Gather, from the listing beneath this task, every line holding the string "zielony".

***** Data in this exercise *****

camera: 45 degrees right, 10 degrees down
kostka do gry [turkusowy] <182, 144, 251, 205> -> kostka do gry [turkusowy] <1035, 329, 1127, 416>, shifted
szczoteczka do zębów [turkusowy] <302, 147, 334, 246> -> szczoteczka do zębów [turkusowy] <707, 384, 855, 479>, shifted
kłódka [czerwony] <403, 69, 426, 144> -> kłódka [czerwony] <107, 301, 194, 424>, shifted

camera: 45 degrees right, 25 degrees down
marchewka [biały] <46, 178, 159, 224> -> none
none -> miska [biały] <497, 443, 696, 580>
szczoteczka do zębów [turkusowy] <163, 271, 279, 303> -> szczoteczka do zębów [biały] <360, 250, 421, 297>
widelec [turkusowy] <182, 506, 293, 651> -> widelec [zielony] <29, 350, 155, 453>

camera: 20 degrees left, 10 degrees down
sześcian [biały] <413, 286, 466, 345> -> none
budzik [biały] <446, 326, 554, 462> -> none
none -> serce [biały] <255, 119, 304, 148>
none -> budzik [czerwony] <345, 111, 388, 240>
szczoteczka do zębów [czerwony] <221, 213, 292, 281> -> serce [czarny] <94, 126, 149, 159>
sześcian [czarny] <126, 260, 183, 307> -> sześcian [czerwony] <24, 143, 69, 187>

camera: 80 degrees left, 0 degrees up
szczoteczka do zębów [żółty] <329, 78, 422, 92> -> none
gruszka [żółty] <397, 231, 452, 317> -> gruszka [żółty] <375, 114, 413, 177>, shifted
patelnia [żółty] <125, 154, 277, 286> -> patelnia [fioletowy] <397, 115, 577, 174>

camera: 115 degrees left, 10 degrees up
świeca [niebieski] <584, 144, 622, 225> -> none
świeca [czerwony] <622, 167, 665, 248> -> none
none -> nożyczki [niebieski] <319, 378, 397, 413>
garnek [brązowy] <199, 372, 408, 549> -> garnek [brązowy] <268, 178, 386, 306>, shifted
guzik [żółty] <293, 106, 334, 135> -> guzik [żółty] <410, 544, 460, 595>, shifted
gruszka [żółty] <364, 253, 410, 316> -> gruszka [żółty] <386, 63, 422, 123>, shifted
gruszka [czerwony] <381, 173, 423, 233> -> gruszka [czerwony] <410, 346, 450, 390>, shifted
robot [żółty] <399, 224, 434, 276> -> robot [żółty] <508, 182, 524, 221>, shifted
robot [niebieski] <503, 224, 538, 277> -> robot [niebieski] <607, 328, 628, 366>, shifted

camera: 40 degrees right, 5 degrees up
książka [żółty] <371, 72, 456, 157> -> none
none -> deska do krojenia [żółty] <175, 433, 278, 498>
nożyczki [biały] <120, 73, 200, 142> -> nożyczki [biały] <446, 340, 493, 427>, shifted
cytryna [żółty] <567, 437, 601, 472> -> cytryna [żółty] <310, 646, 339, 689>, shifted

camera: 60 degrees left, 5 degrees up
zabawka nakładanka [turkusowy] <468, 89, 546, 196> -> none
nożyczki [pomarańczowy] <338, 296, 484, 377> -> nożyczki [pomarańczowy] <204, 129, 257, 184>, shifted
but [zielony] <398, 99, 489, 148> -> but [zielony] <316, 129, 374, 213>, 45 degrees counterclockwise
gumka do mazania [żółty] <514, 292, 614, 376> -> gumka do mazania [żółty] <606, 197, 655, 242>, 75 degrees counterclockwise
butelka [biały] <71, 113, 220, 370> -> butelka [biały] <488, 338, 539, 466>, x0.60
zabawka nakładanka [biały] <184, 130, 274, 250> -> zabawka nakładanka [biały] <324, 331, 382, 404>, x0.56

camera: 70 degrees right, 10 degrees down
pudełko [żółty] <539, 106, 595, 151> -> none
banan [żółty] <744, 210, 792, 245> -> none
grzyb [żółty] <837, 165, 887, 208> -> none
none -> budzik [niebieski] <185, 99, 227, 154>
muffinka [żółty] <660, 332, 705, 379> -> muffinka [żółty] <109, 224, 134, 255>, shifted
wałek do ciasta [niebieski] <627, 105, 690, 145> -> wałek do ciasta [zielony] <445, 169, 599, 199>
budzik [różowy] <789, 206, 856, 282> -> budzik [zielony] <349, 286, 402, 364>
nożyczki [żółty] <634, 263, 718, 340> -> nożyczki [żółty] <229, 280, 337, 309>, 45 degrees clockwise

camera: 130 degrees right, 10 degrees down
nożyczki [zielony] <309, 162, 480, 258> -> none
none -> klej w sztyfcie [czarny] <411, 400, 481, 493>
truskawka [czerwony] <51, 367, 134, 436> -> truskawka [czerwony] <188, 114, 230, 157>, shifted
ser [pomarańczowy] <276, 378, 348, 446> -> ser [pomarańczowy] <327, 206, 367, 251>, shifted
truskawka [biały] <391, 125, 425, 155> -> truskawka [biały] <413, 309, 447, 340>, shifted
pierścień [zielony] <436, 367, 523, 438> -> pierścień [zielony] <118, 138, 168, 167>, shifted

*****

> [Written answer]
widelec [turkusowy] <182, 506, 293, 651> -> widelec [zielony] <29, 350, 155, 453>
but [zielony] <398, 99, 489, 148> -> but [zielony] <316, 129, 374, 213>, 45 degrees counterclockwise
wałek do ciasta [niebieski] <627, 105, 690, 145> -> wałek do ciasta [zielony] <445, 169, 599, 199>
budzik [różowy] <789, 206, 856, 282> -> budzik [zielony] <349, 286, 402, 364>
nożyczki [zielony] <309, 162, 480, 258> -> none
pierścień [zielony] <436, 367, 523, 438> -> pierścień [zielony] <118, 138, 168, 167>, shifted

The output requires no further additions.